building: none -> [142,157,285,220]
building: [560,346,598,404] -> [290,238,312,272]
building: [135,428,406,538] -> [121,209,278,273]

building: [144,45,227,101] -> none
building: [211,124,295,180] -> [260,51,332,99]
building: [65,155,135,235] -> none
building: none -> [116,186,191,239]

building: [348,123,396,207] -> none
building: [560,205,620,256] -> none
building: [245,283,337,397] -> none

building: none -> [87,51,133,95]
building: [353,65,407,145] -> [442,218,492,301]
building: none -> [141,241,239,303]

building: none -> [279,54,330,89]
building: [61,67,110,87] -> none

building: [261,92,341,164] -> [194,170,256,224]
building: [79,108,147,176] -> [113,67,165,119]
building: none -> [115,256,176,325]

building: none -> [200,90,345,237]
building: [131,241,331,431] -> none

* * *

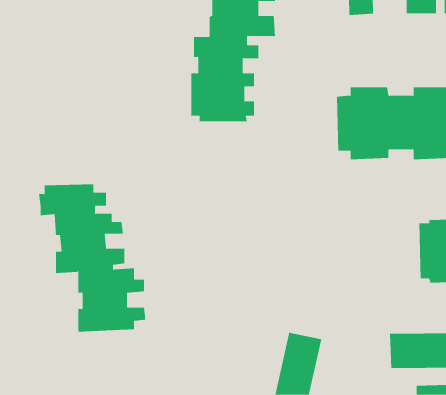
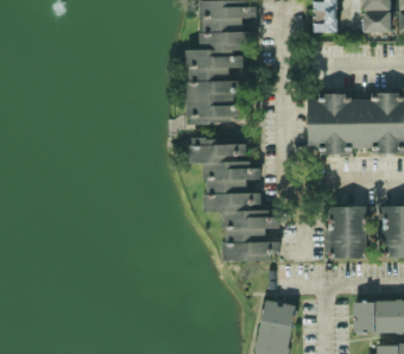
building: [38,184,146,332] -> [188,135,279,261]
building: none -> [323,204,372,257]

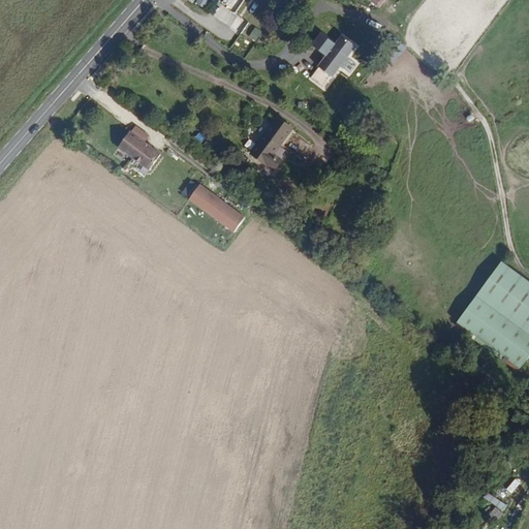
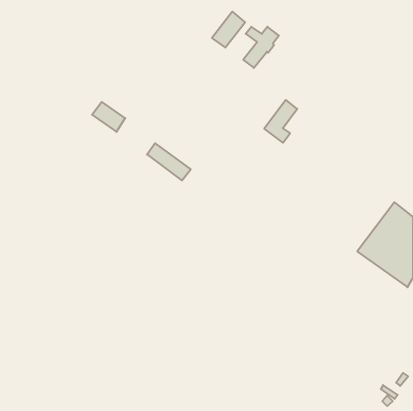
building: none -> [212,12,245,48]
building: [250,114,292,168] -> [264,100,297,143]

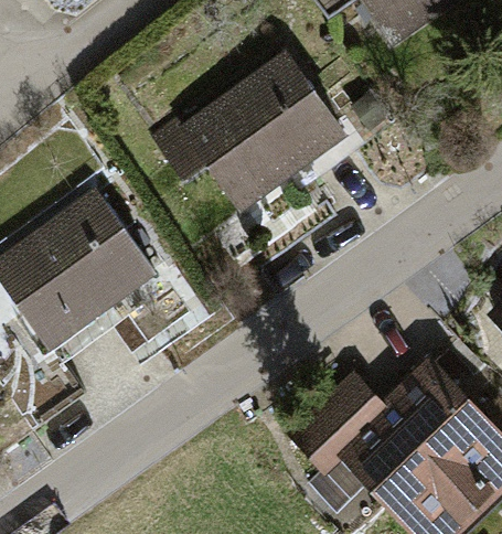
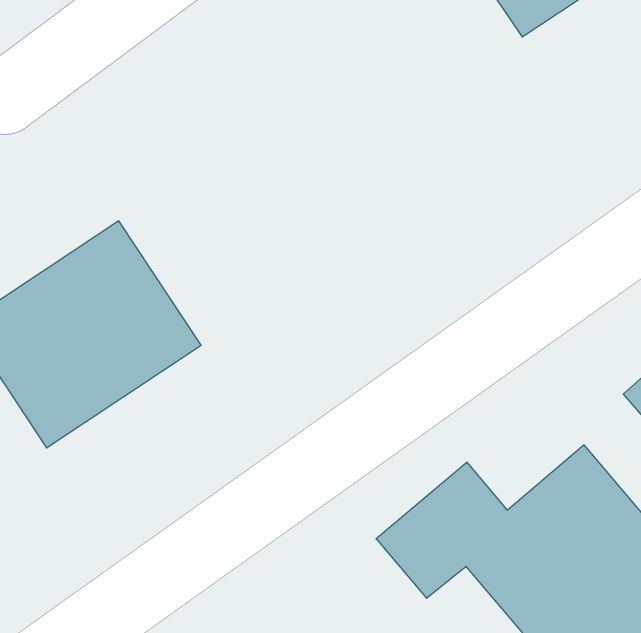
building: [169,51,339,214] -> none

* * *

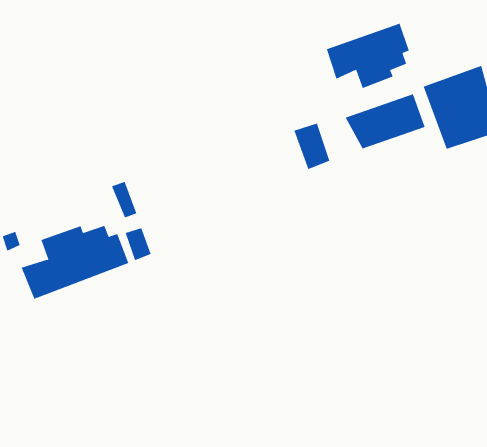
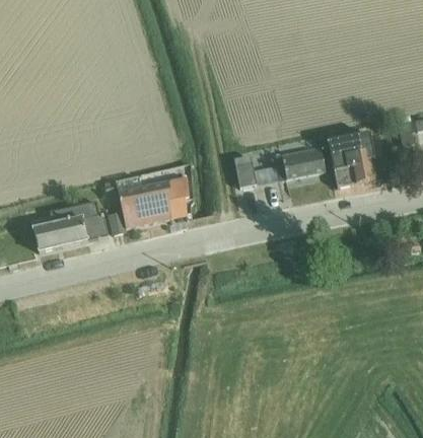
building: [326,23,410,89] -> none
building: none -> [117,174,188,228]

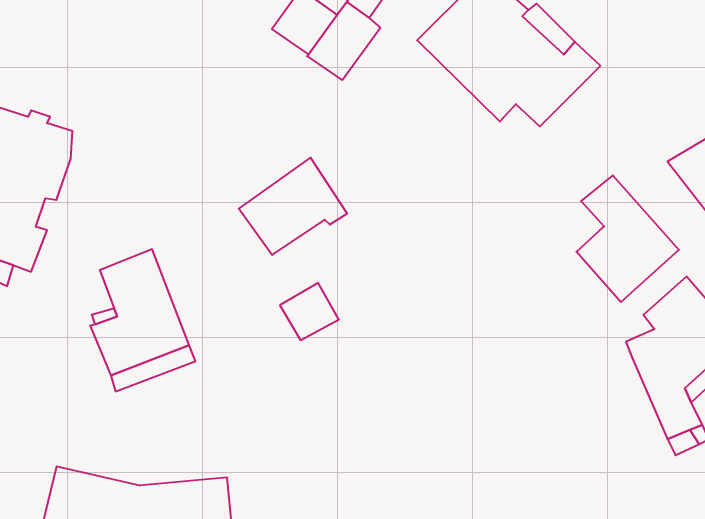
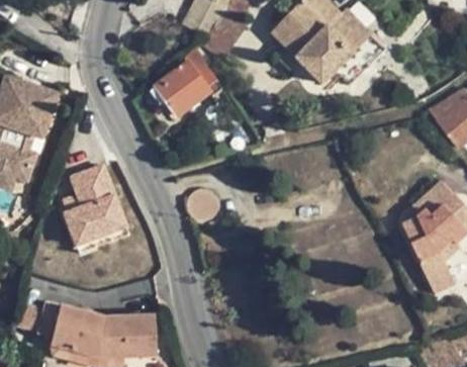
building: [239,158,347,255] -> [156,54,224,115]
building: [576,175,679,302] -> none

Task brief: Every line above from the line with "building: none -> [279,54,330,89]" to the line with "building: [131,241,331,431] -> none", both included, must be reproduced exactly, and no other line may appear.

Your response:
building: none -> [279,54,330,89]
building: [61,67,110,87] -> none

building: [261,92,341,164] -> [194,170,256,224]
building: [79,108,147,176] -> [113,67,165,119]
building: none -> [115,256,176,325]

building: none -> [200,90,345,237]
building: [131,241,331,431] -> none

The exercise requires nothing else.